Reproduce word for word the lines between those holding "The second view lost the star" and "The second view gained", inclusive, and nothing else from the data below.

GIVEN ENTRIES:
*** Block opens ***
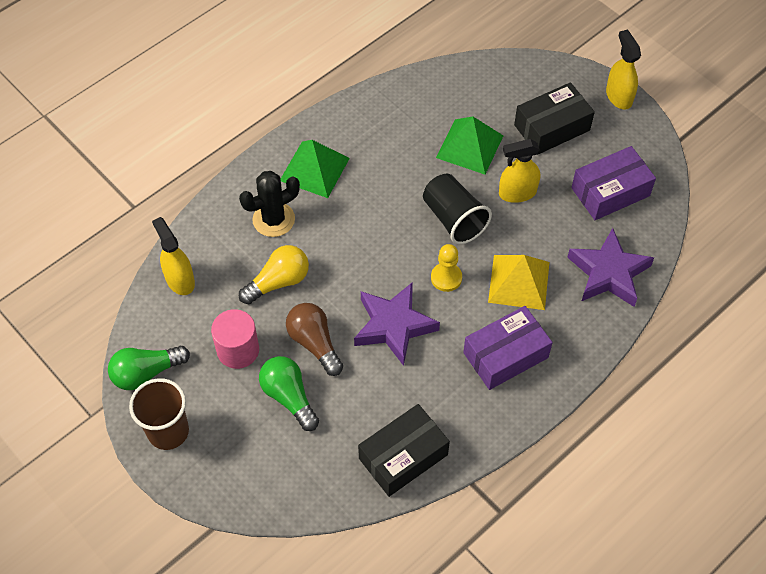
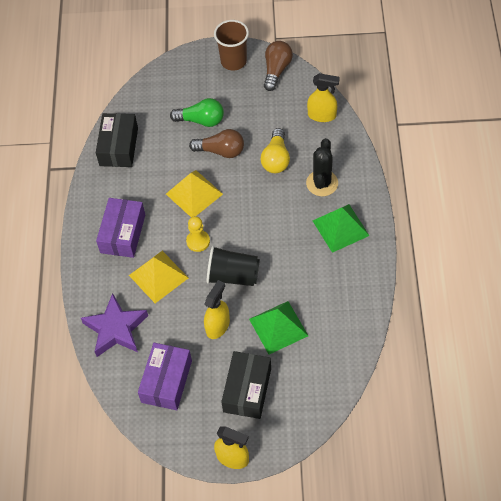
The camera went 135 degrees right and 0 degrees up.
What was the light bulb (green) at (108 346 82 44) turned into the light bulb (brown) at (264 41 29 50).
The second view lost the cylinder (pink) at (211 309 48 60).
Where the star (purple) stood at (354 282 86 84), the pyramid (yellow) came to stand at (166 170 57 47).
*** Block closes ***
*** Block opens ***
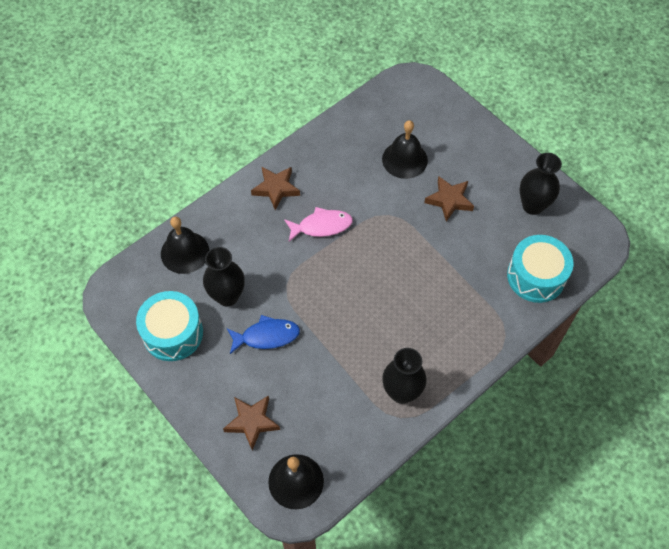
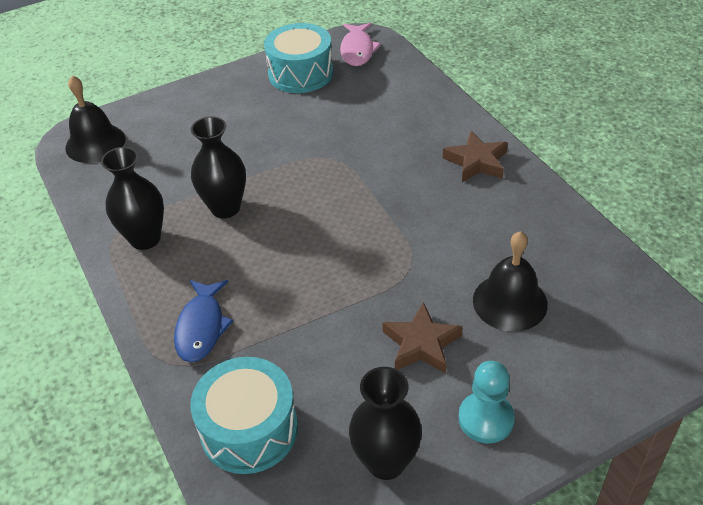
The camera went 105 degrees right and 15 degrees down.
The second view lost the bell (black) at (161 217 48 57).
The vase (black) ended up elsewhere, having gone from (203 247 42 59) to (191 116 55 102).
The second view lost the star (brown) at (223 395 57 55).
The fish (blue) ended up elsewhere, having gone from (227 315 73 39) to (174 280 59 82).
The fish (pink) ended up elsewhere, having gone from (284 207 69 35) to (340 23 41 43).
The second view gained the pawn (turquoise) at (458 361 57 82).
*** Block closes ***
EXERCISE ANSWER:
The second view lost the star (brown) at (223 395 57 55).
The fish (blue) ended up elsewhere, having gone from (227 315 73 39) to (174 280 59 82).
The fish (pink) ended up elsewhere, having gone from (284 207 69 35) to (340 23 41 43).
The second view gained the pawn (turquoise) at (458 361 57 82).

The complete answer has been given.